Start of Exercise input
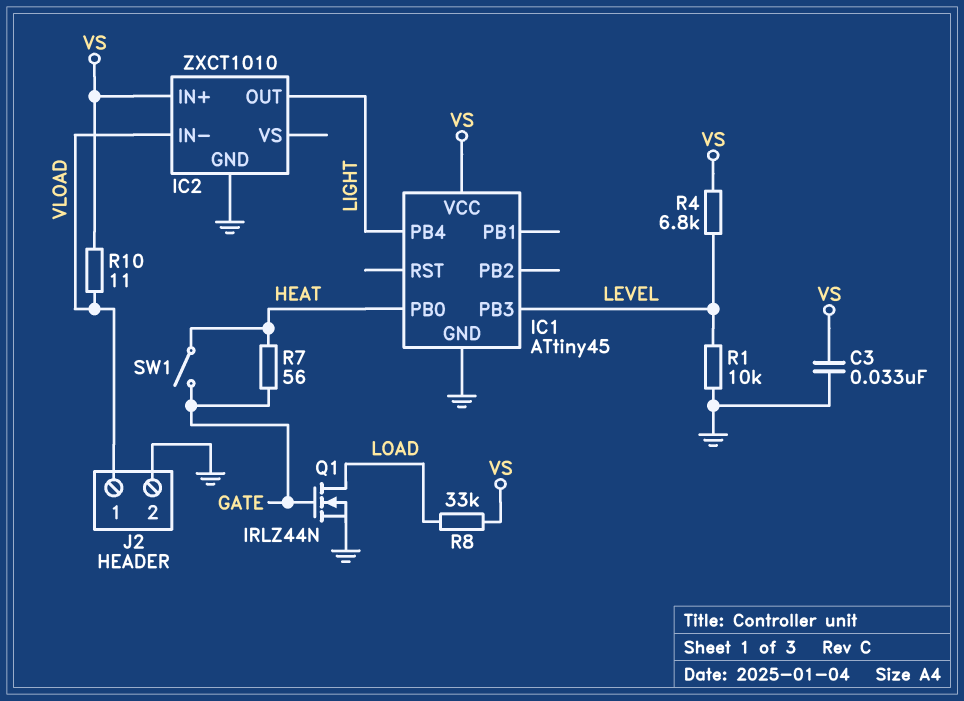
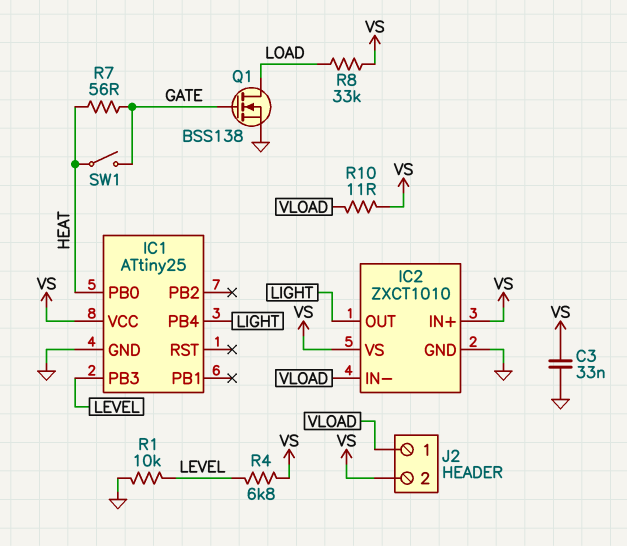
IC1: ATtiny45 -> ATtiny25
IC2 pin VS: none -> VS
J2 pin 2: GND -> VS
Q1: NMOS IRLZ44N (G GATE, D LOAD, S GND) -> NMOS BSS138 (G GATE, D LOAD, S GND)

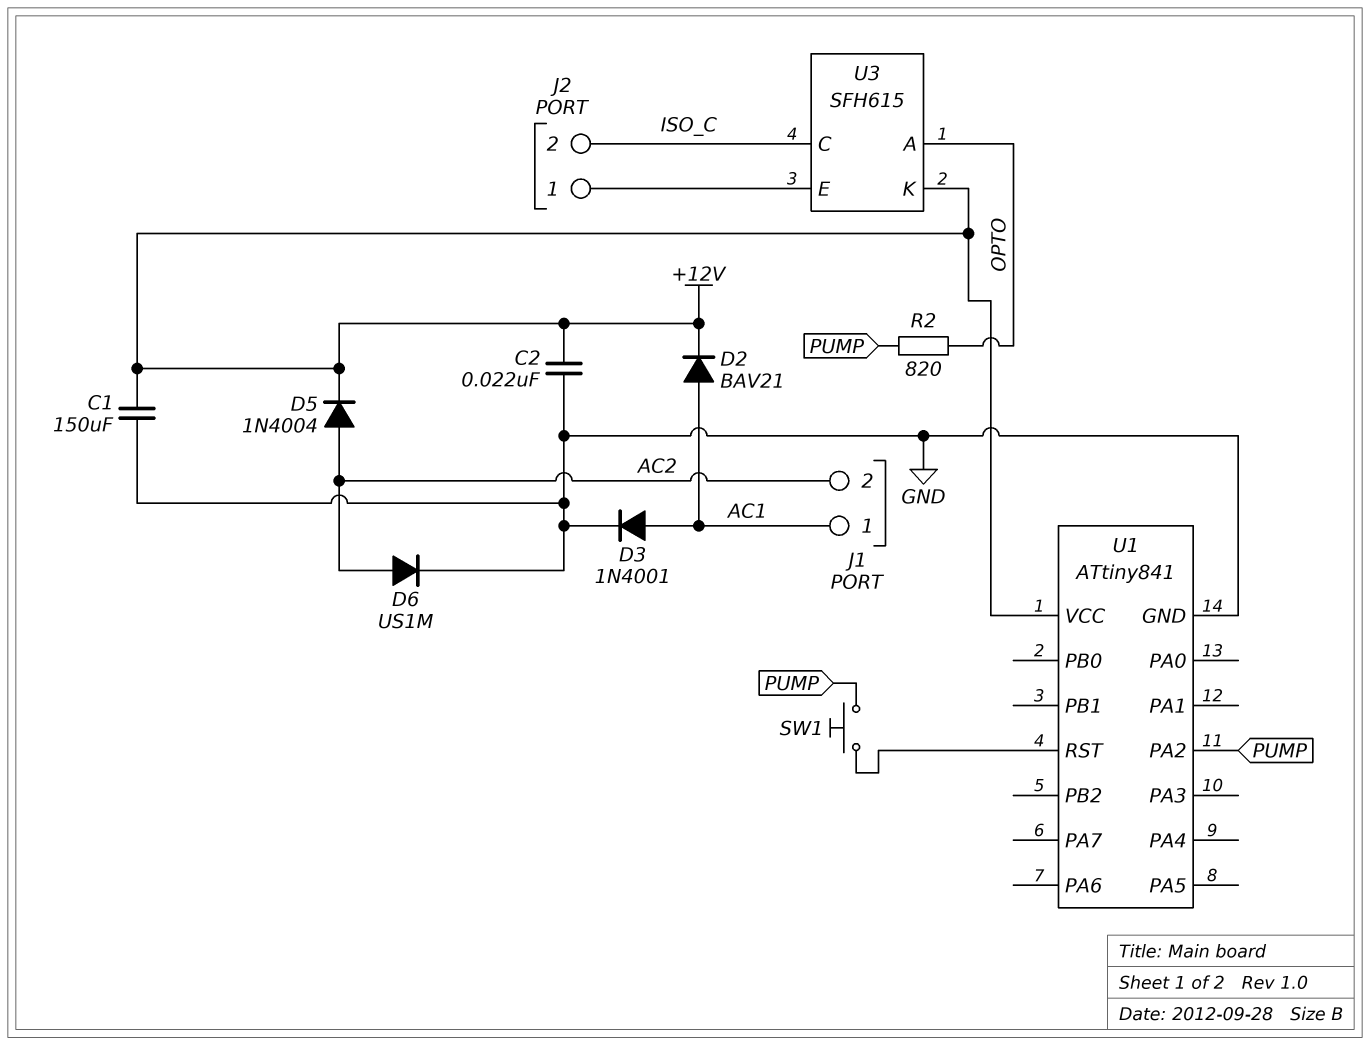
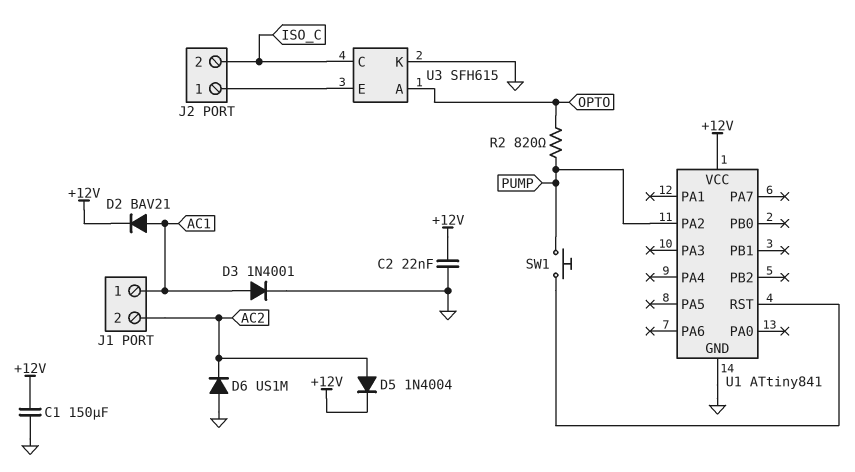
D6: diode US1M (A AC2, K GND) -> diode US1M (A GND, K AC2)
U3 pin K: +12V -> GND

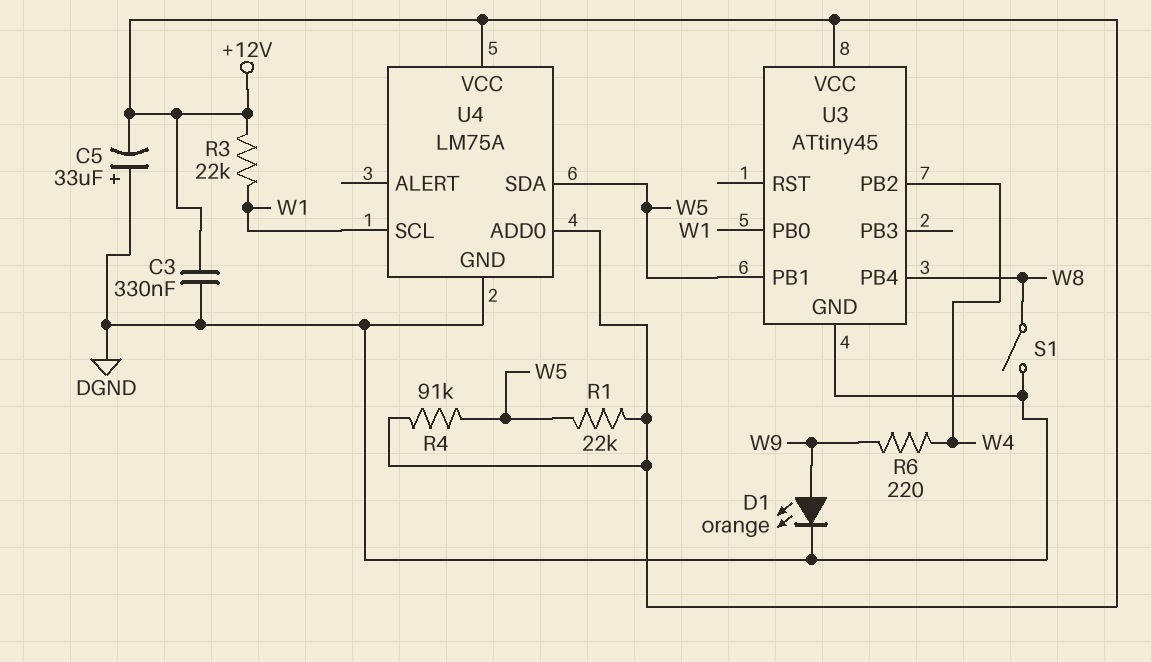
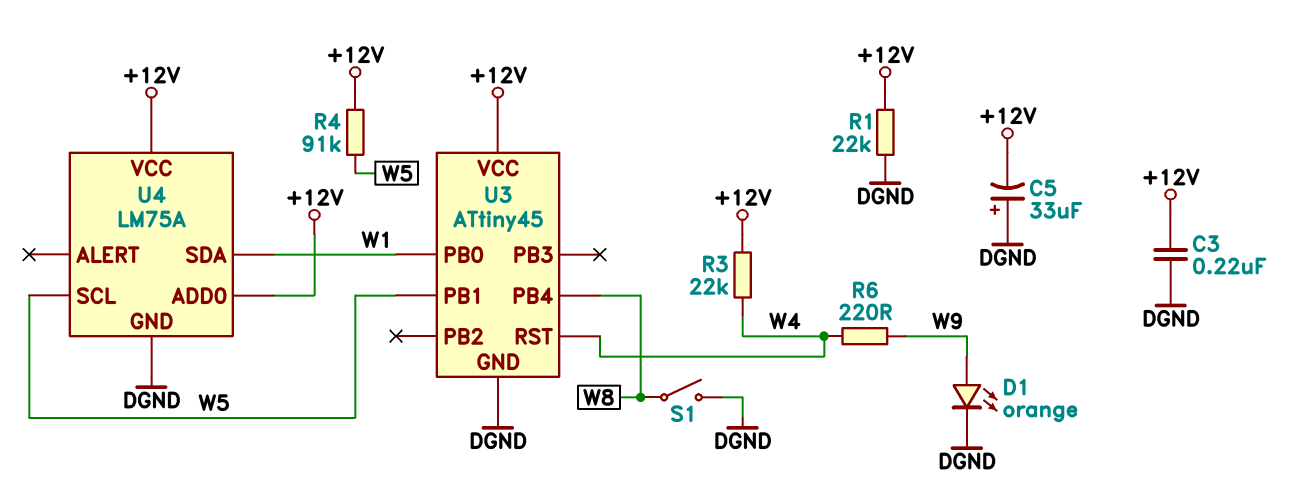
C3: 330nF (+12V, DGND) -> 220nF (+12V, DGND)
R1: 22k (+12V, W5) -> 22k (+12V, DGND)
R3: 22k (+12V, W1) -> 22k (+12V, W4)
U3 pin PB2: W4 -> none
U3 pin RST: none -> W4
U4 pin SCL: W1 -> W5
U4 pin SDA: W5 -> W1

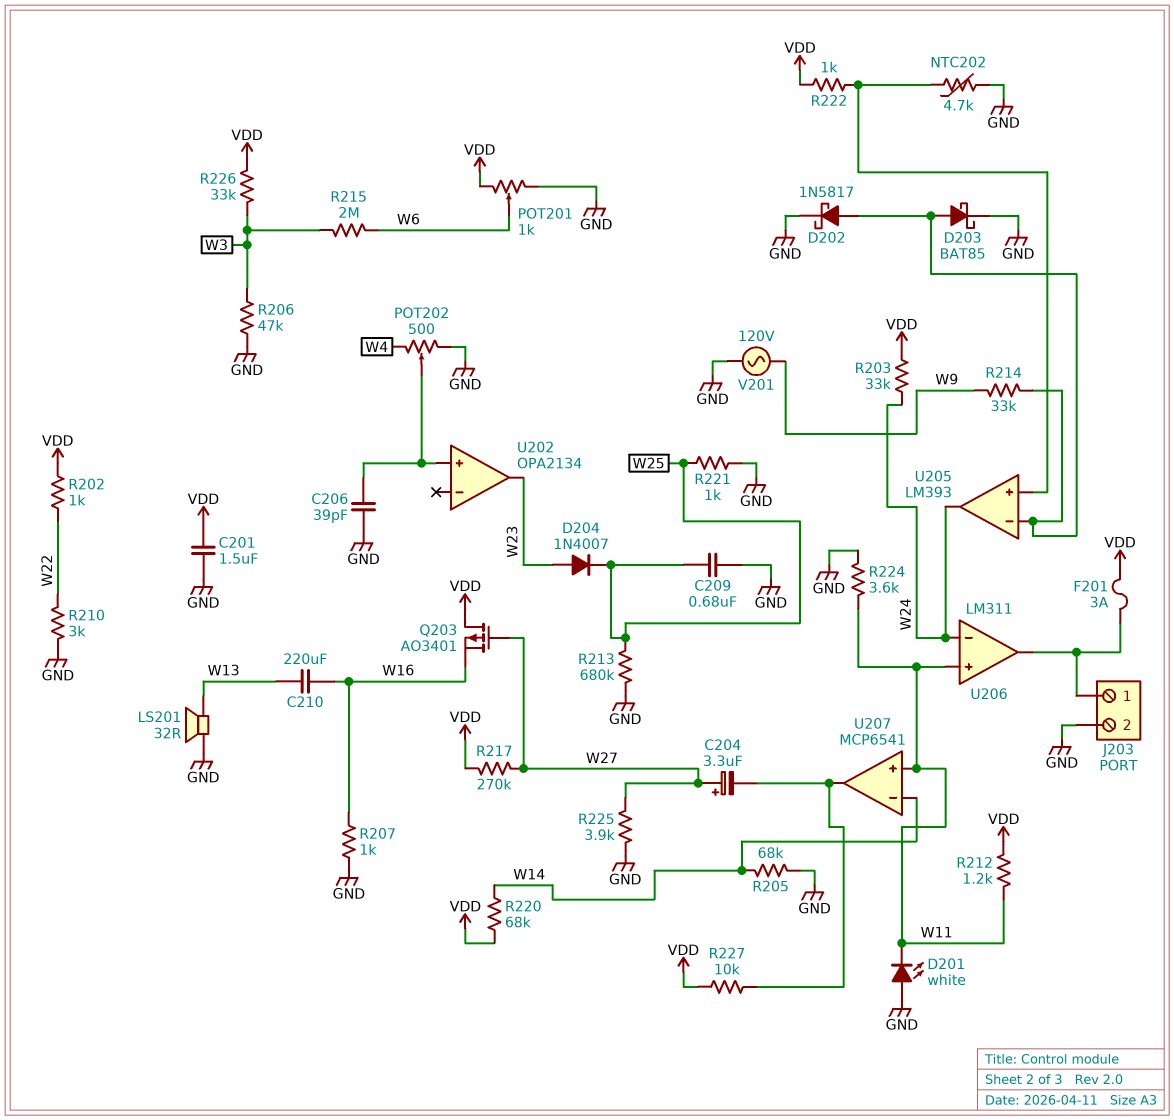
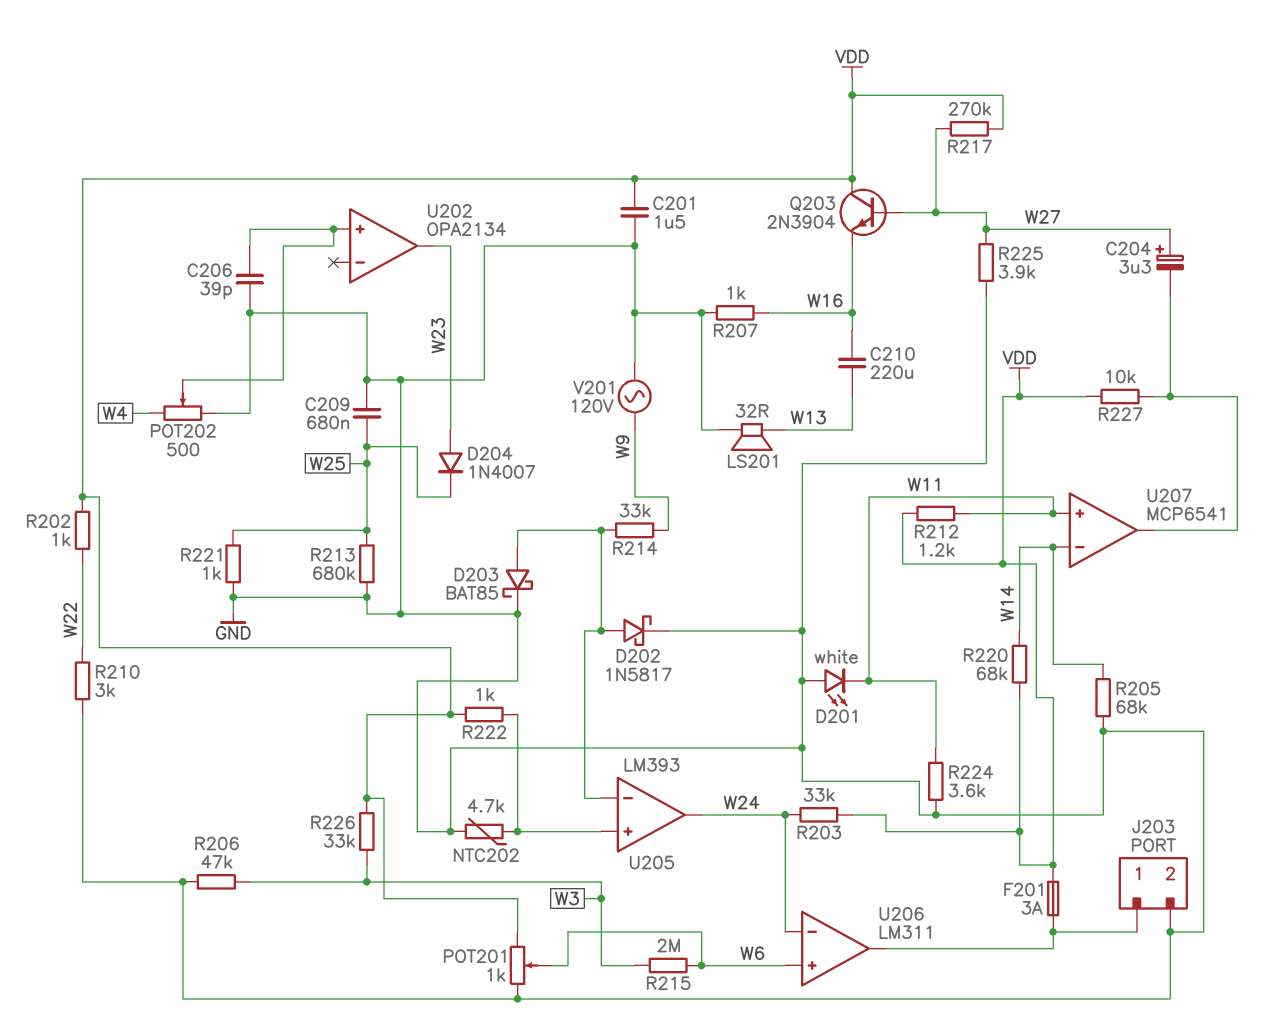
Q203: PMOS AO3401 (G W27, D VDD, S W16) -> NPN 2N3904 (B W27, C VDD, E W16)
U206 pin in+: W11 -> W6

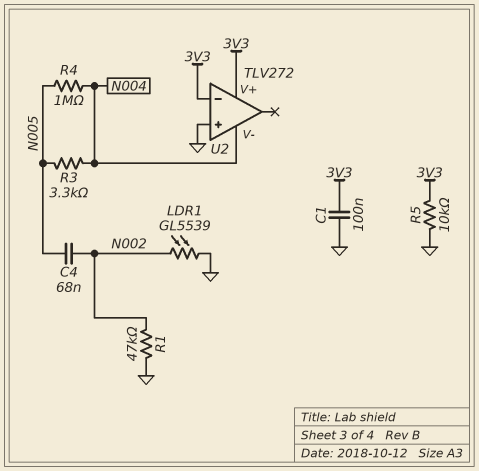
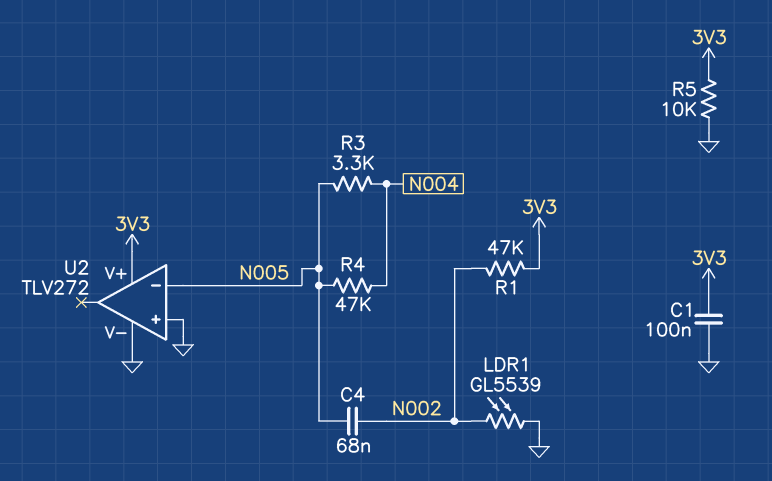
R1: 47k (GND, N002) -> 47k (3V3, N002)
R4: 1M (N004, N005) -> 47k (N004, N005)
U2 pin V-: N004 -> GND
U2 pin in-: 3V3 -> N005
End of Exercise input
Exercise objective: Give back the records above word for word, minus any image they hold.

Output of the exercise:
IC1: ATtiny45 -> ATtiny25
IC2 pin VS: none -> VS
J2 pin 2: GND -> VS
Q1: NMOS IRLZ44N (G GATE, D LOAD, S GND) -> NMOS BSS138 (G GATE, D LOAD, S GND)

D6: diode US1M (A AC2, K GND) -> diode US1M (A GND, K AC2)
U3 pin K: +12V -> GND

C3: 330nF (+12V, DGND) -> 220nF (+12V, DGND)
R1: 22k (+12V, W5) -> 22k (+12V, DGND)
R3: 22k (+12V, W1) -> 22k (+12V, W4)
U3 pin PB2: W4 -> none
U3 pin RST: none -> W4
U4 pin SCL: W1 -> W5
U4 pin SDA: W5 -> W1

Q203: PMOS AO3401 (G W27, D VDD, S W16) -> NPN 2N3904 (B W27, C VDD, E W16)
U206 pin in+: W11 -> W6

R1: 47k (GND, N002) -> 47k (3V3, N002)
R4: 1M (N004, N005) -> 47k (N004, N005)
U2 pin V-: N004 -> GND
U2 pin in-: 3V3 -> N005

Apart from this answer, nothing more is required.